▶ **Assigned task**: Return all of the data exactly, with nothing left out but the pictures.

____ Records to use

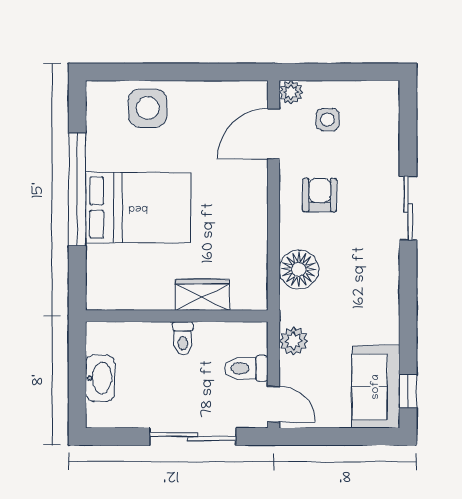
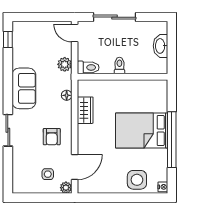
nightstand: (95, 94) -> (163, 187), added
floor lamp: (299, 269) -> (67, 95), width x0.53, depth x0.53
wardrobe: (203, 295) -> (85, 110), moved, turned -90
toilet: (246, 368) -> (88, 67), moved
sofa: (376, 387) -> (24, 88), moved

________

▶ **Solution for this task**:
nightstand: (95, 94) -> (163, 187), added
floor lamp: (299, 269) -> (67, 95), width x0.53, depth x0.53
wardrobe: (203, 295) -> (85, 110), moved, turned -90
toilet: (246, 368) -> (88, 67), moved
sofa: (376, 387) -> (24, 88), moved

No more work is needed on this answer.